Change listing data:
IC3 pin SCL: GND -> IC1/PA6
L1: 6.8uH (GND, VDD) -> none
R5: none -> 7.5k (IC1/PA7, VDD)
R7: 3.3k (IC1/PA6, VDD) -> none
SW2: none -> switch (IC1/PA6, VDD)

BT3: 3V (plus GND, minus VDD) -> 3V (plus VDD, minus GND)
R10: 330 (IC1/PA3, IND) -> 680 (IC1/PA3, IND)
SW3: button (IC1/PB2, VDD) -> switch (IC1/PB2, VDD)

--

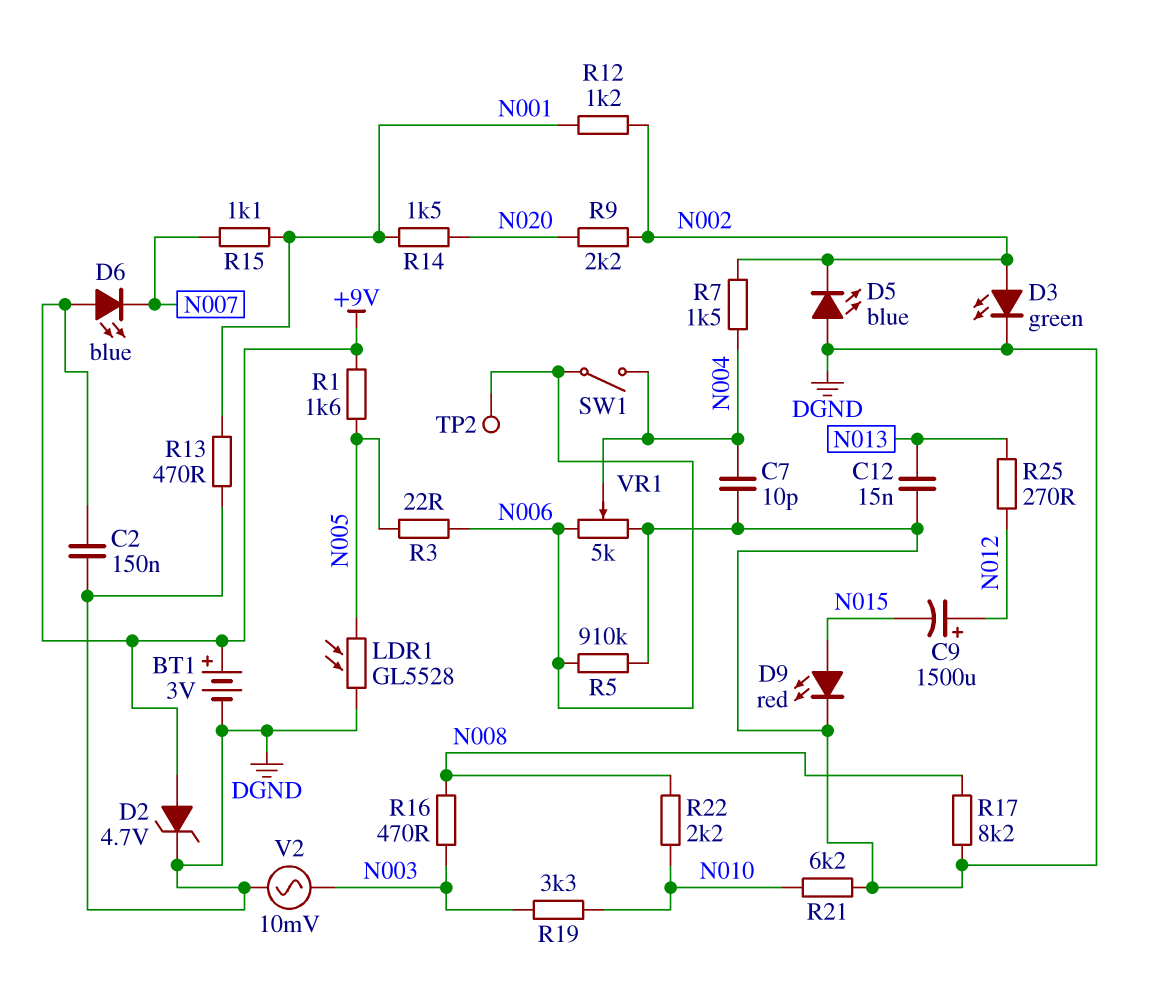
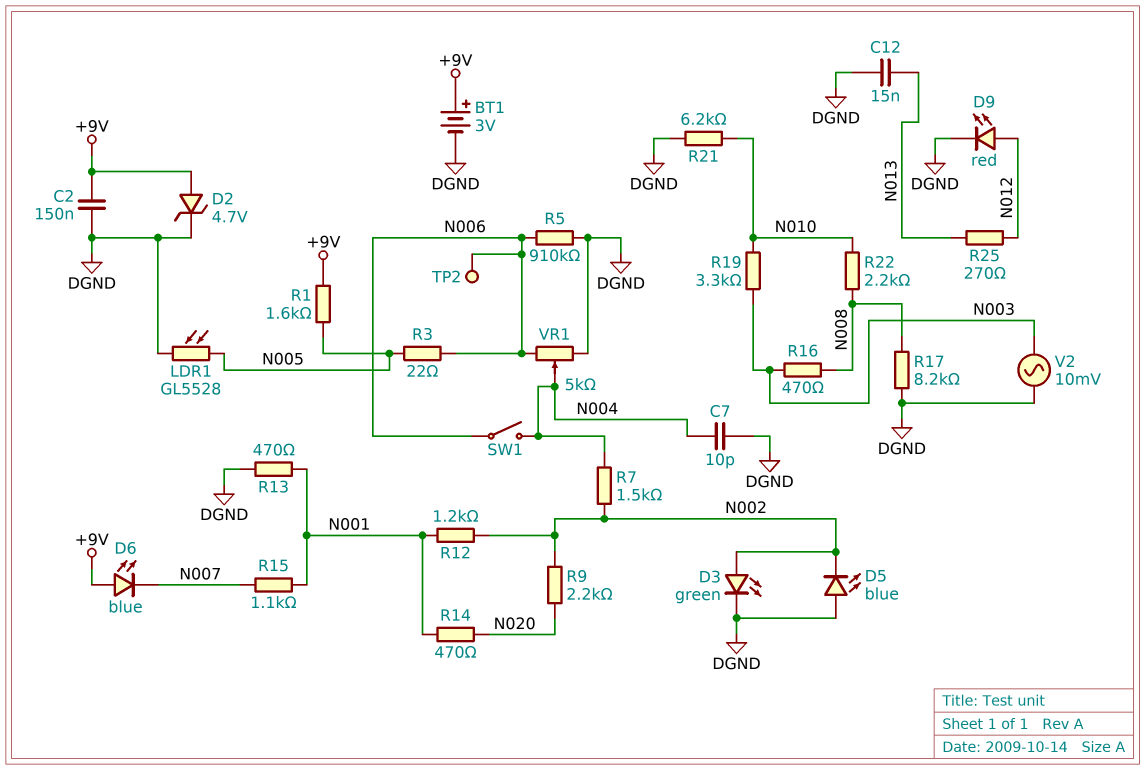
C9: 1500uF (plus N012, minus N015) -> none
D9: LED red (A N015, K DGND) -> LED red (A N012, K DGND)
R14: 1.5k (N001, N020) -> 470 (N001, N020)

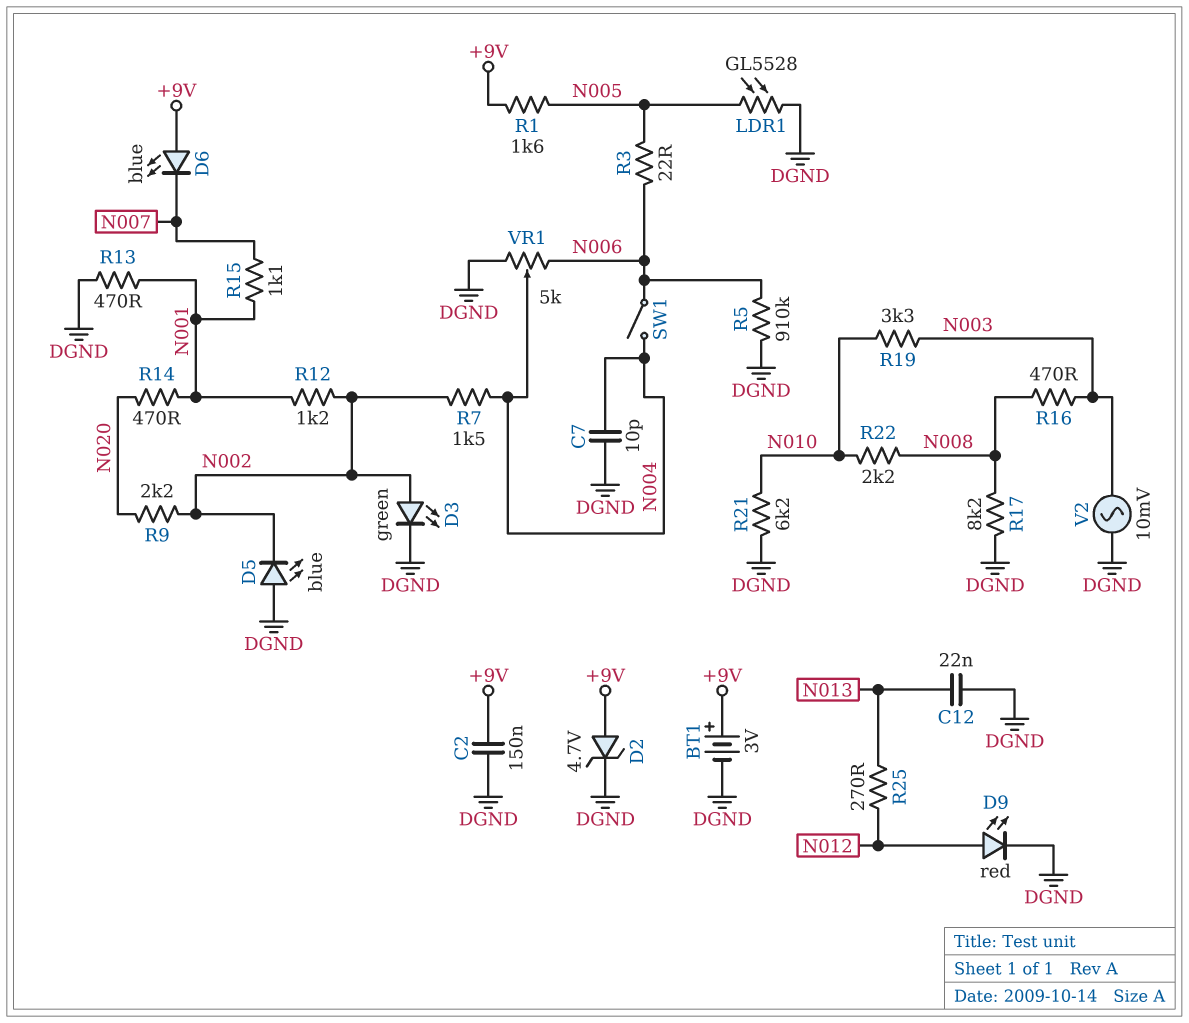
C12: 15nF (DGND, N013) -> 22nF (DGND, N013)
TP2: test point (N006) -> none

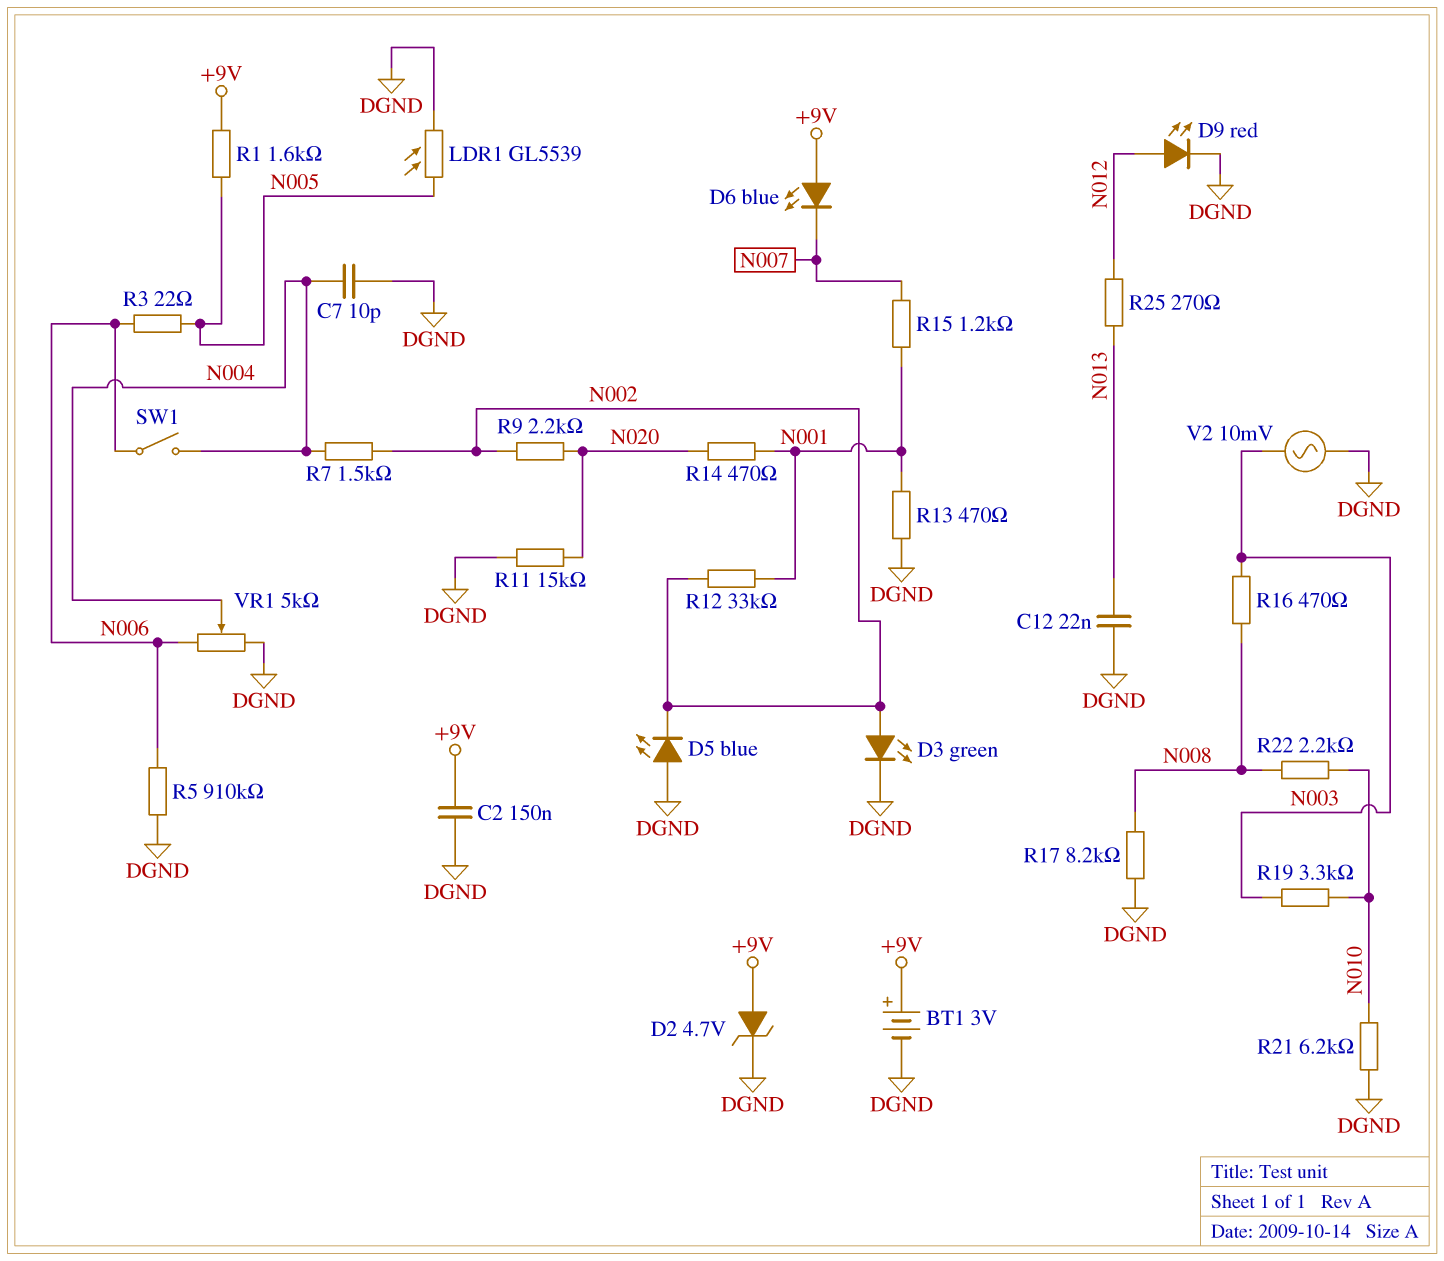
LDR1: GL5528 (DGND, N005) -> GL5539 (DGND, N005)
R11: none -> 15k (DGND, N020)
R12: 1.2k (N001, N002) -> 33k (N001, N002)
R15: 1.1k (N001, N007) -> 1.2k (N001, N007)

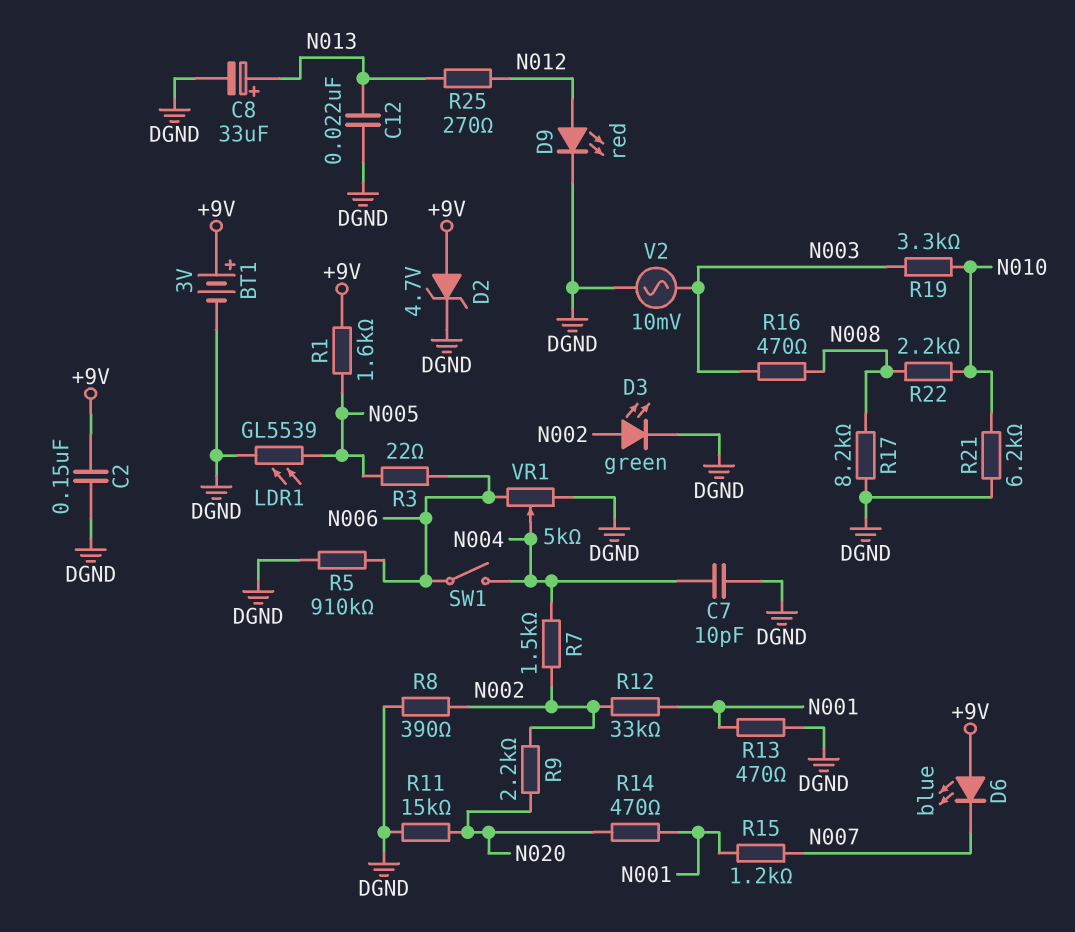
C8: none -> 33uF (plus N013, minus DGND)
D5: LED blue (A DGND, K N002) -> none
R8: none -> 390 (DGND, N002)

» **WHAT TO DO**
Give again exactly, and only, the lines above starting at the one with "D5: LED blue (A DGND, K N002) -> none" and ending at the one with "R8: none -> 390 (DGND, N002)".

» **OUTPUT BELOW**
D5: LED blue (A DGND, K N002) -> none
R8: none -> 390 (DGND, N002)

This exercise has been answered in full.